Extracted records
>>>>>
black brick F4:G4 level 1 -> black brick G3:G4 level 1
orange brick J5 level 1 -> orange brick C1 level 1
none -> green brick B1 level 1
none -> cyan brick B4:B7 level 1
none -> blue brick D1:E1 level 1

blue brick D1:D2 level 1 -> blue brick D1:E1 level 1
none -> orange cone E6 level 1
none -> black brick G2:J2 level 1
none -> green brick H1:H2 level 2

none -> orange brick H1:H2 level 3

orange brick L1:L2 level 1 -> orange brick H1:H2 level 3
<<<<<
>>>>>
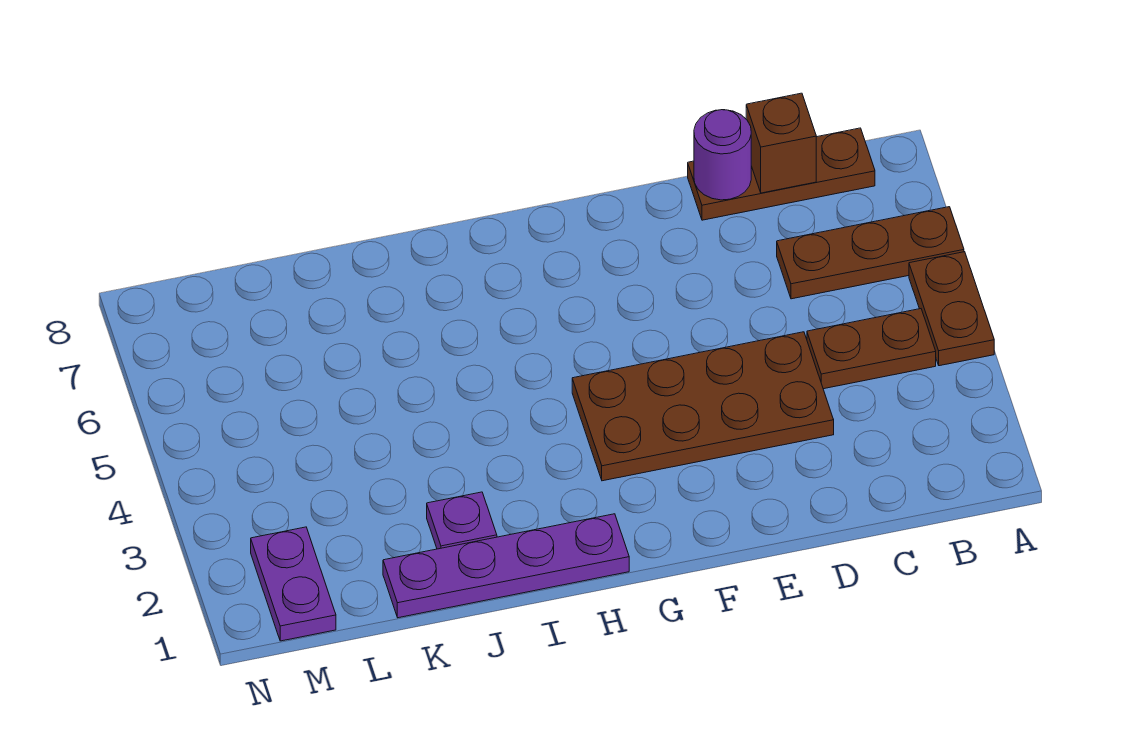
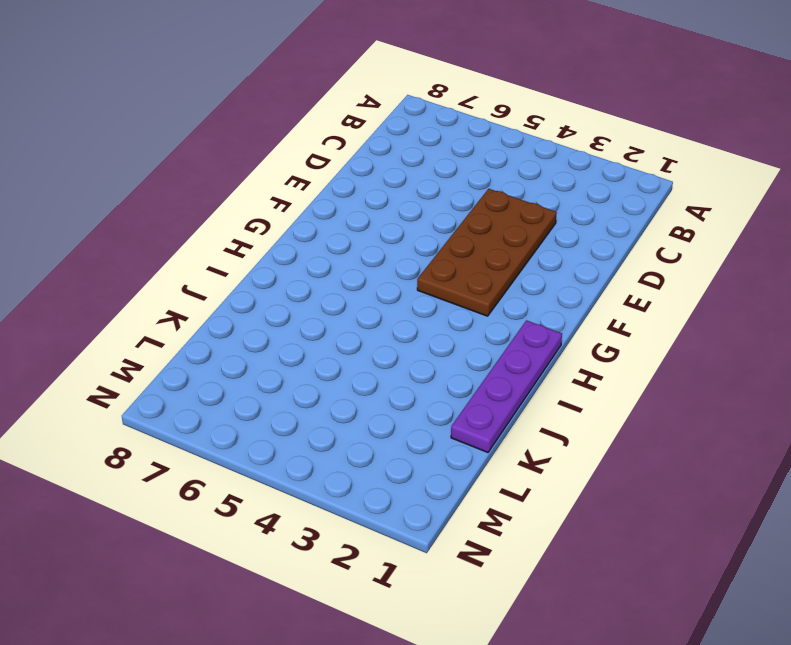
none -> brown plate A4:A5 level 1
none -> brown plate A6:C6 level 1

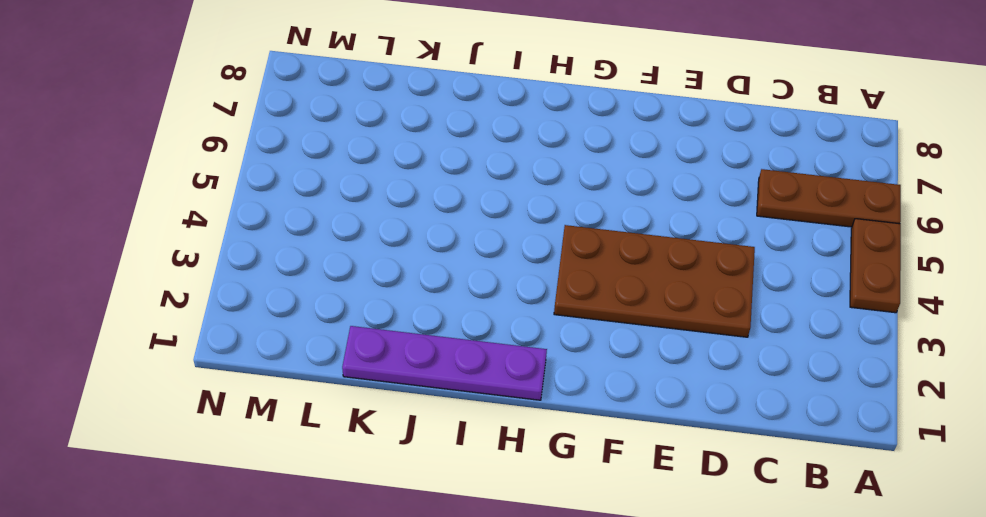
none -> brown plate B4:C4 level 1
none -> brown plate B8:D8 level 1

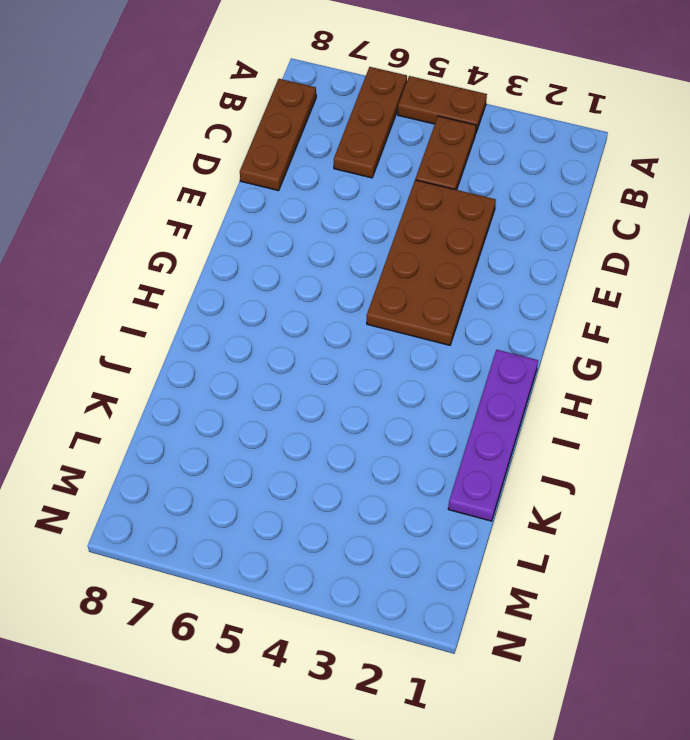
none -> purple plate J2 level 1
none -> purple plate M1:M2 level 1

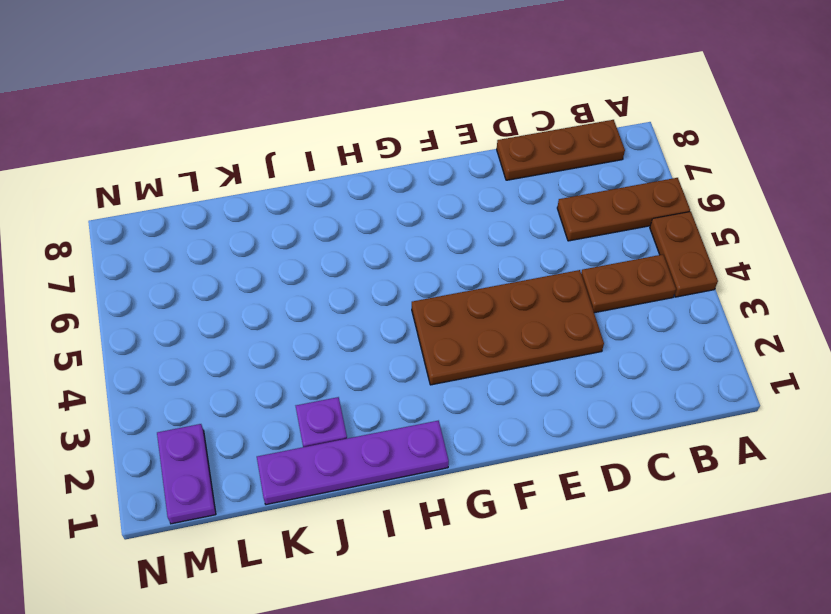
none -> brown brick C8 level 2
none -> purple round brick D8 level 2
<<<<<
- Problem to solve
Look back at the entries above and repeat, unchanged, every line from the line holding "none -> black brick G2:J2 level 1" through the line holding "orange brick L1:L2".

- Solution for this task
none -> black brick G2:J2 level 1
none -> green brick H1:H2 level 2

none -> orange brick H1:H2 level 3

orange brick L1:L2 level 1 -> orange brick H1:H2 level 3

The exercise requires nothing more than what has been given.